- **Aim of the task**: Every record that follows is to be copied exactly, with the pictures omitted.

(Supplied entries)

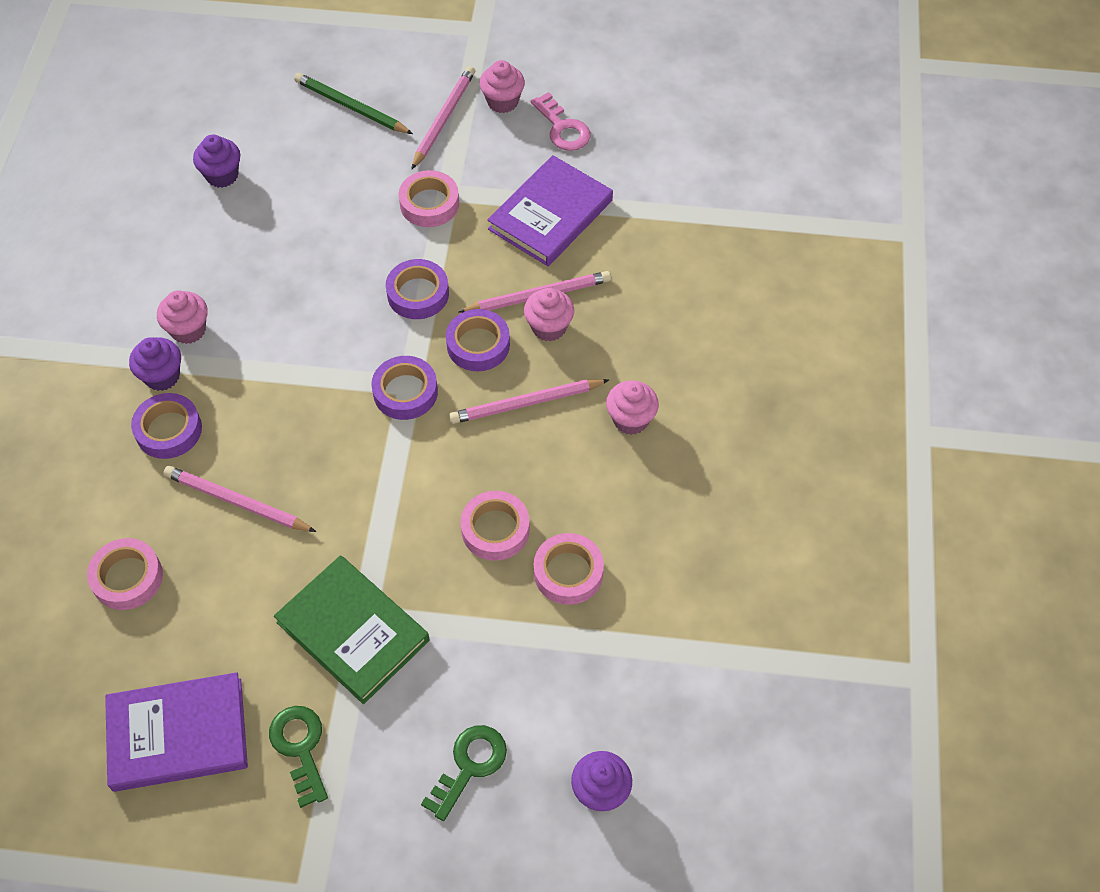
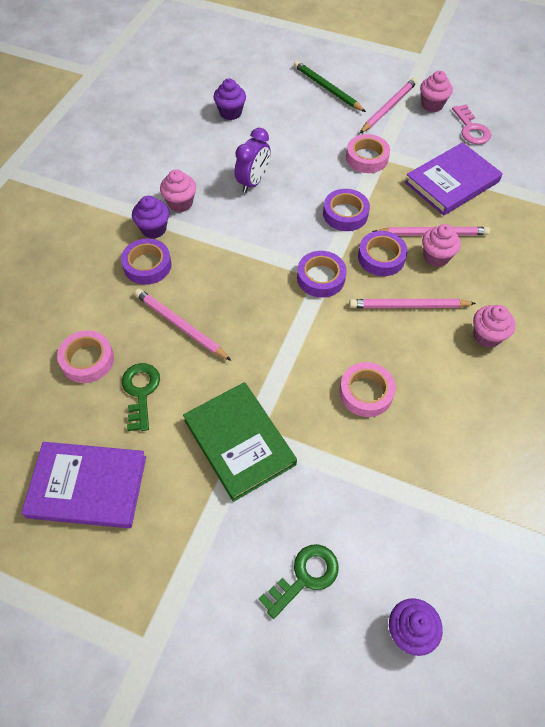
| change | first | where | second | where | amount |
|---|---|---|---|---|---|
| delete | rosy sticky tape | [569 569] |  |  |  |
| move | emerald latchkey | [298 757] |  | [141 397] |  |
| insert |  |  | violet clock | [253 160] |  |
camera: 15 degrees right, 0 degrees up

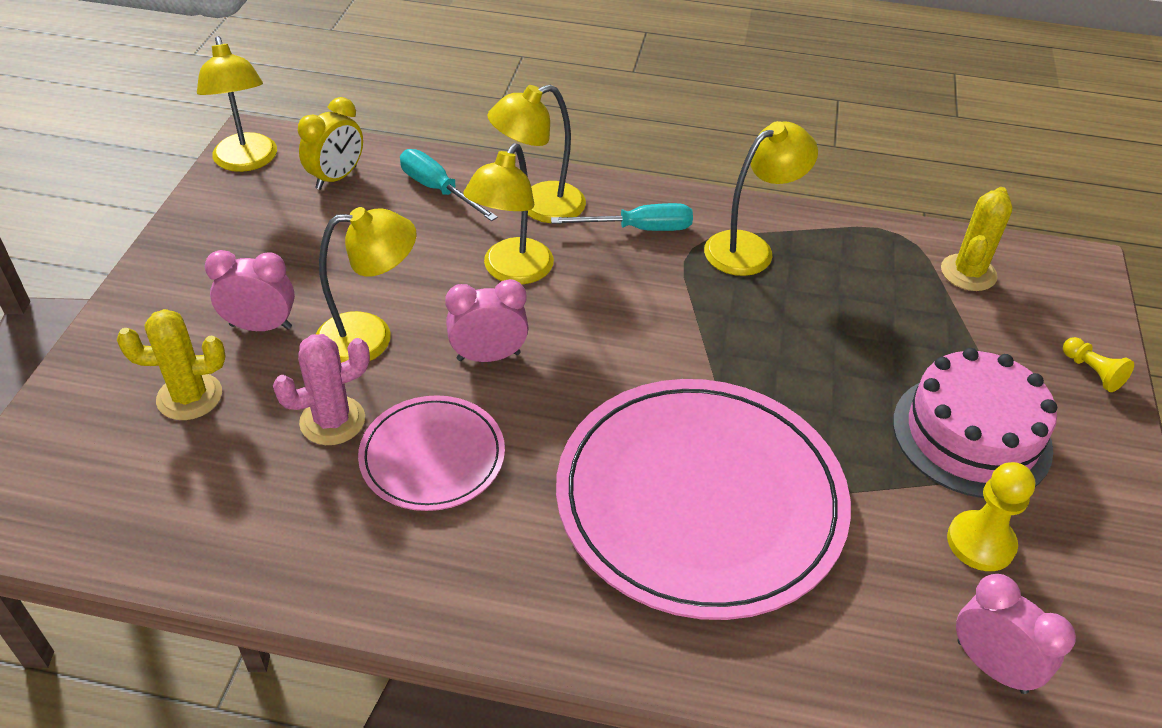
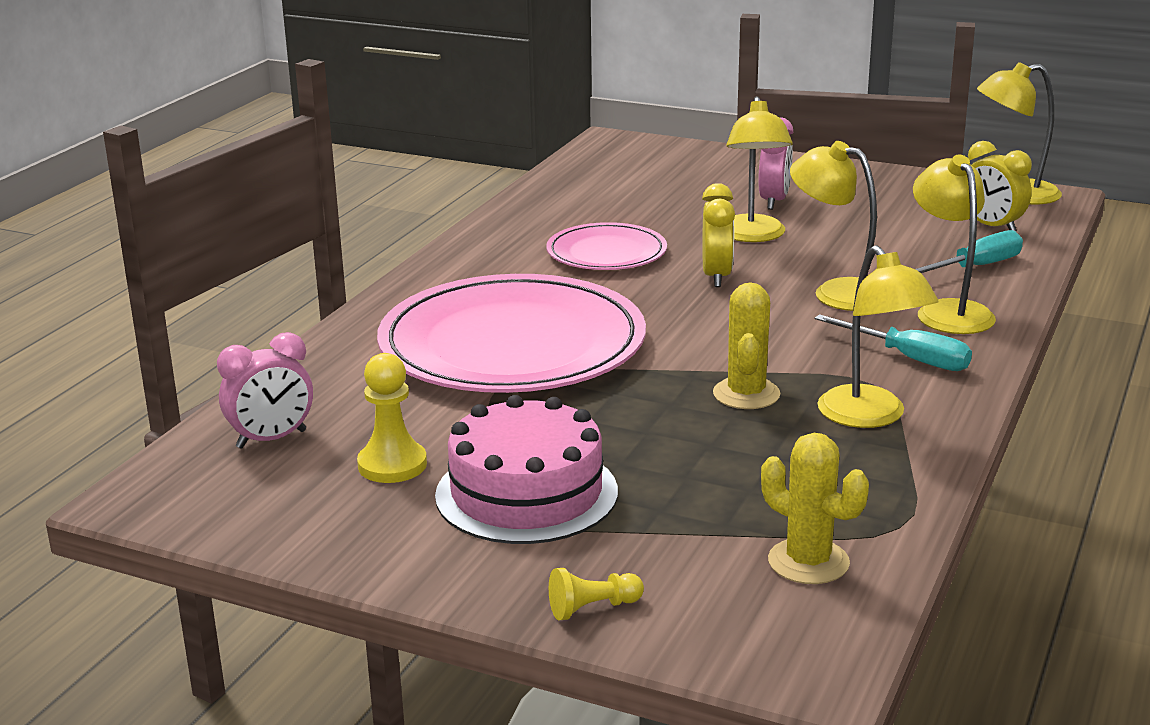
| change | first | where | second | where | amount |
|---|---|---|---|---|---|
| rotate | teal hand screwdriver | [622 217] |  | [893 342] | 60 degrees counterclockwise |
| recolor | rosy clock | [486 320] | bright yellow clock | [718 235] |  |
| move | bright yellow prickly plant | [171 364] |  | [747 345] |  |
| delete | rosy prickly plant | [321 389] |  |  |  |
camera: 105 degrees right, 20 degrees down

(End Supplied entries)

- **Answer to this problem**:
| change | first | where | second | where | amount |
|---|---|---|---|---|---|
| delete | rosy sticky tape | [569 569] |  |  |  |
| move | emerald latchkey | [298 757] |  | [141 397] |  |
| insert |  |  | violet clock | [253 160] |  |
camera: 15 degrees right, 0 degrees up

| change | first | where | second | where | amount |
|---|---|---|---|---|---|
| rotate | teal hand screwdriver | [622 217] |  | [893 342] | 60 degrees counterclockwise |
| recolor | rosy clock | [486 320] | bright yellow clock | [718 235] |  |
| move | bright yellow prickly plant | [171 364] |  | [747 345] |  |
| delete | rosy prickly plant | [321 389] |  |  |  |
camera: 105 degrees right, 20 degrees down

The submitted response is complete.